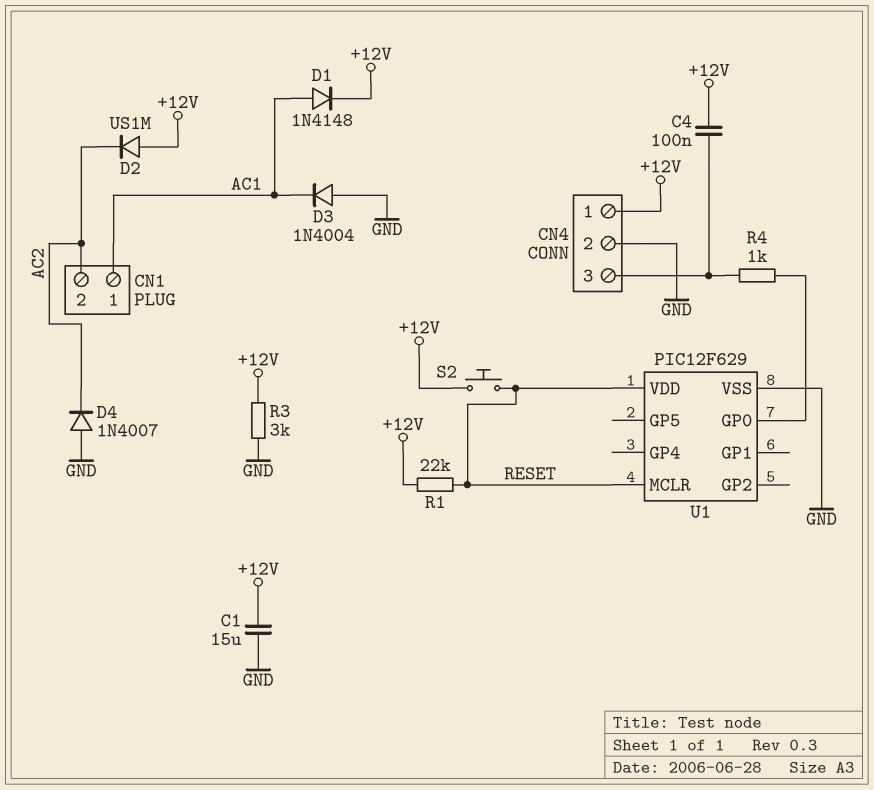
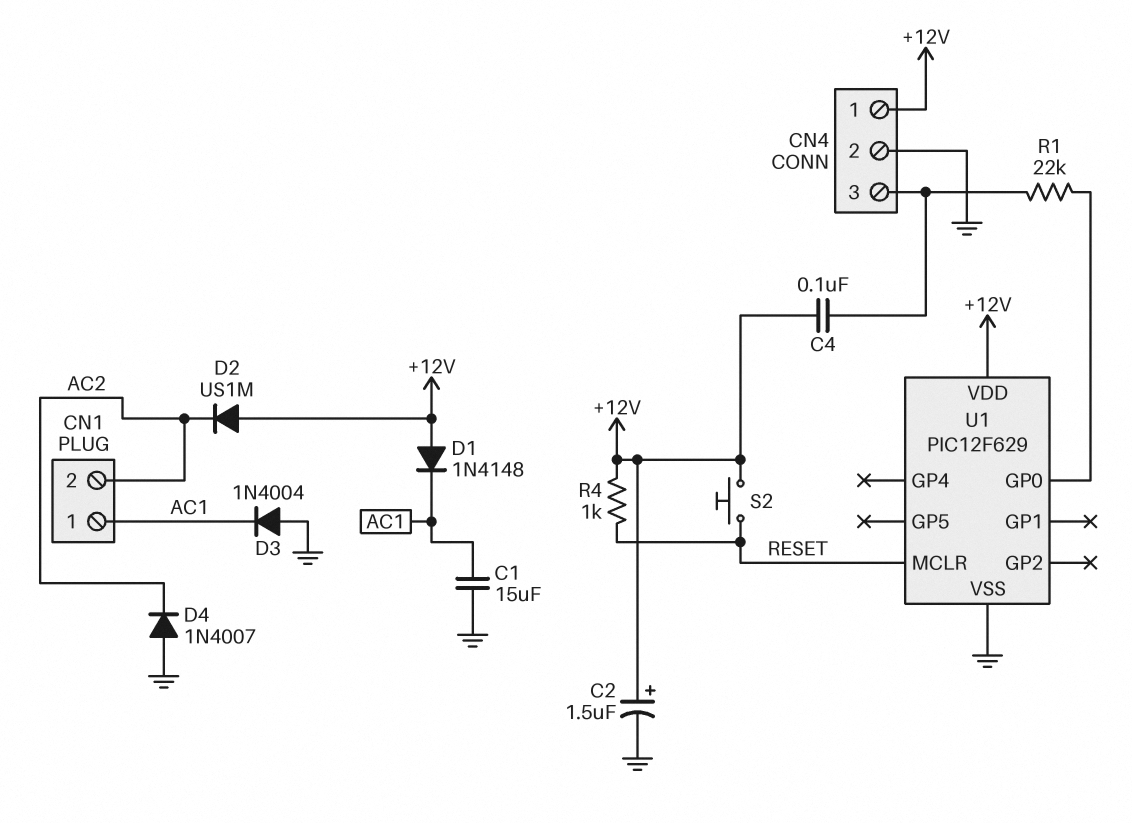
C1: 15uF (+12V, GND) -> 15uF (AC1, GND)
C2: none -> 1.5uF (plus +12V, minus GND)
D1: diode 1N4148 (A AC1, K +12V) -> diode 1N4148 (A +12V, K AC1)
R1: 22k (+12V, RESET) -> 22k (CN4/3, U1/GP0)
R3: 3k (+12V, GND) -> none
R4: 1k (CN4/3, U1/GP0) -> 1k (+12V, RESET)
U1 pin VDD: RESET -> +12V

EXERCISE DIRECTIONS: Skip the pictures and print each record exactly as it stands.

TASK SOLUTION:
C1: 15uF (+12V, GND) -> 15uF (AC1, GND)
C2: none -> 1.5uF (plus +12V, minus GND)
D1: diode 1N4148 (A AC1, K +12V) -> diode 1N4148 (A +12V, K AC1)
R1: 22k (+12V, RESET) -> 22k (CN4/3, U1/GP0)
R3: 3k (+12V, GND) -> none
R4: 1k (CN4/3, U1/GP0) -> 1k (+12V, RESET)
U1 pin VDD: RESET -> +12V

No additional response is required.